### The task
Reproduce exactly, from the line containing "school desk: (93, 81) -> (337, 168), moved", every line down to the end of the data below.
Data for processing: Begin
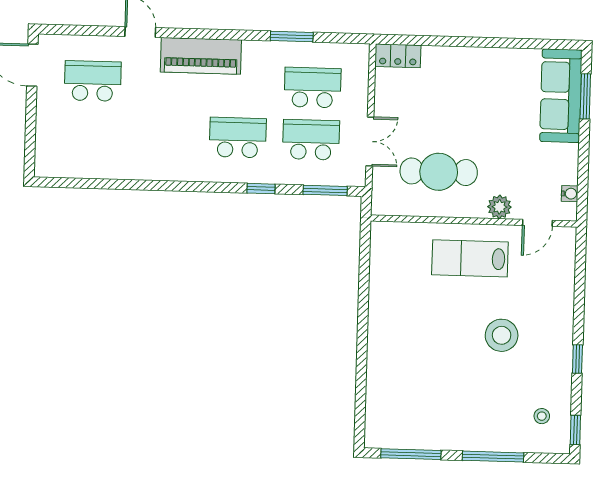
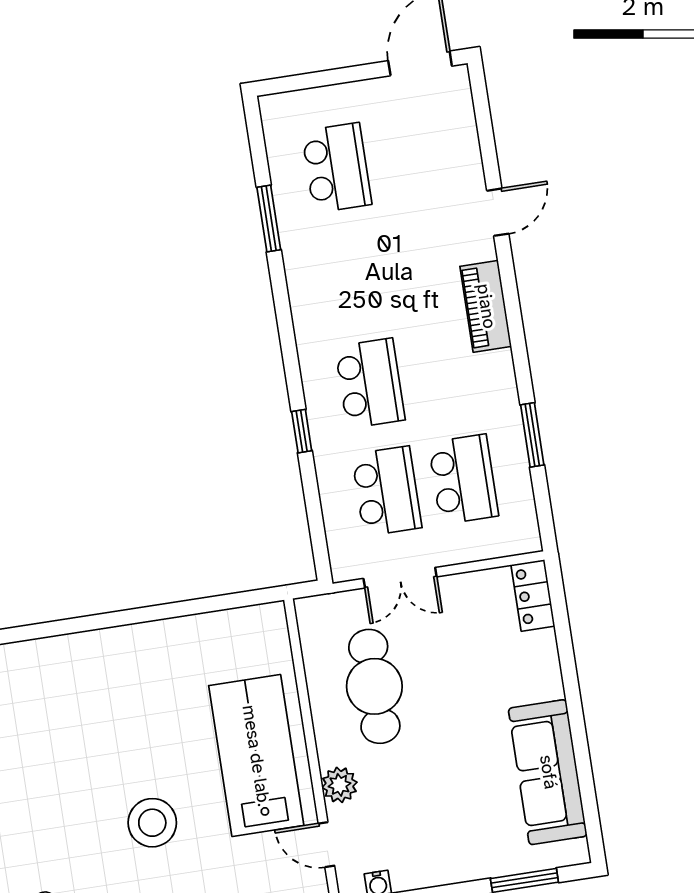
piano: (201, 56) -> (486, 306), width x0.73, depth x0.75
school desk: (93, 81) -> (337, 168), moved
sofa: (561, 96) -> (548, 772), moved, turned -90
window: (325, 190) -> (269, 218), moved
lab bench: (470, 258) -> (256, 756), width x1.36, depth x1.39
Data for processing: End
### Solution to the exercise
school desk: (93, 81) -> (337, 168), moved
sofa: (561, 96) -> (548, 772), moved, turned -90
window: (325, 190) -> (269, 218), moved
lab bench: (470, 258) -> (256, 756), width x1.36, depth x1.39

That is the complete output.